---------- Data provided ----------

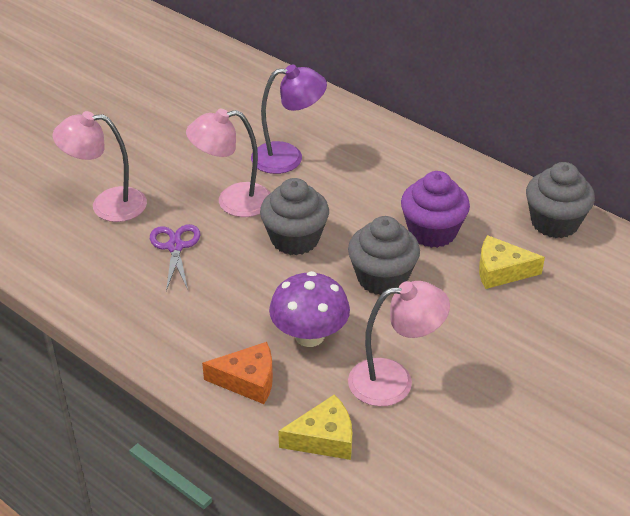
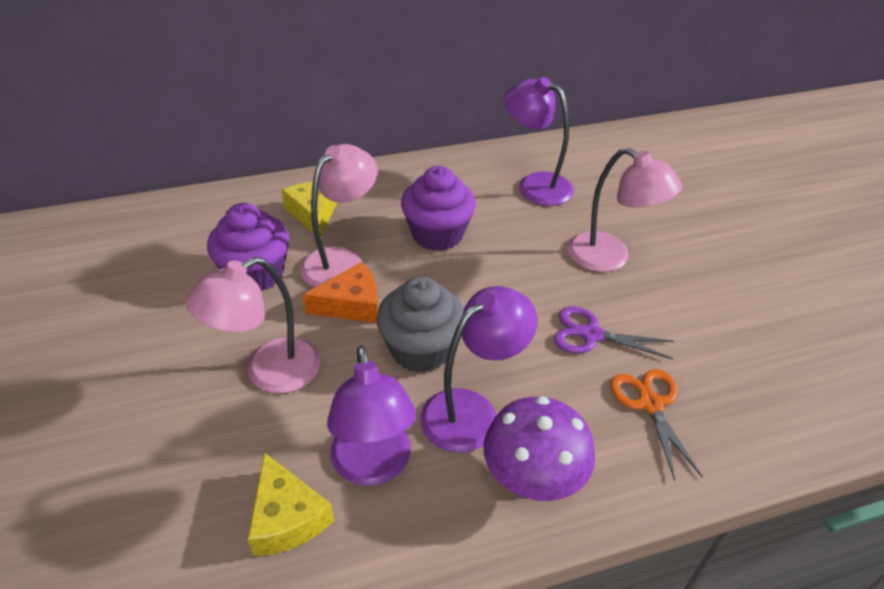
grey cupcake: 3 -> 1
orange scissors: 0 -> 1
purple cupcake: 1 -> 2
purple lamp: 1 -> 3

----------
---------- Data provided ----------

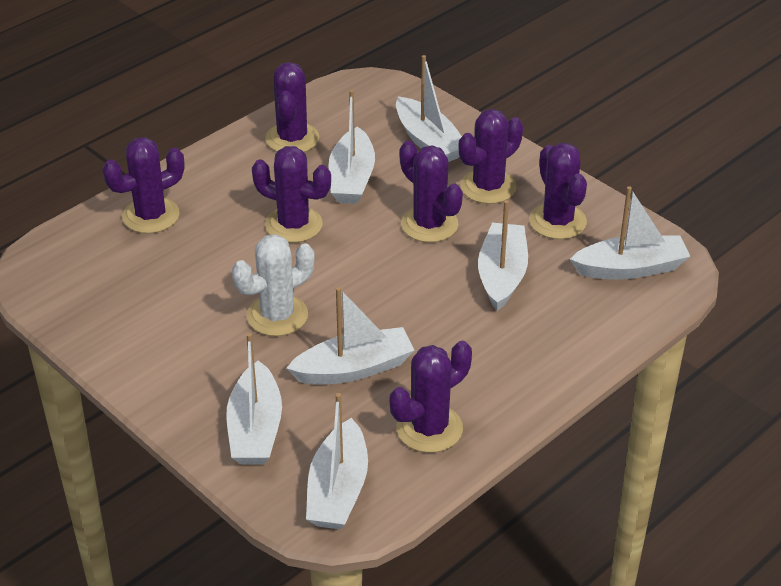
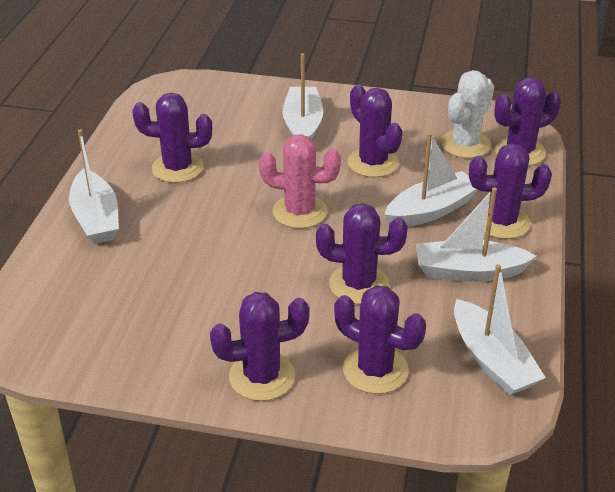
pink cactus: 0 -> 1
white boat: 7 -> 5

----------

Exercise details:
Reproduce verbatim only the segment of the listing bounded by the line containing "orange scissors: 0 -> 1" and the line containing "purple lamp: 1 -> 3", with both boundary lines included.

Answer section:
orange scissors: 0 -> 1
purple cupcake: 1 -> 2
purple lamp: 1 -> 3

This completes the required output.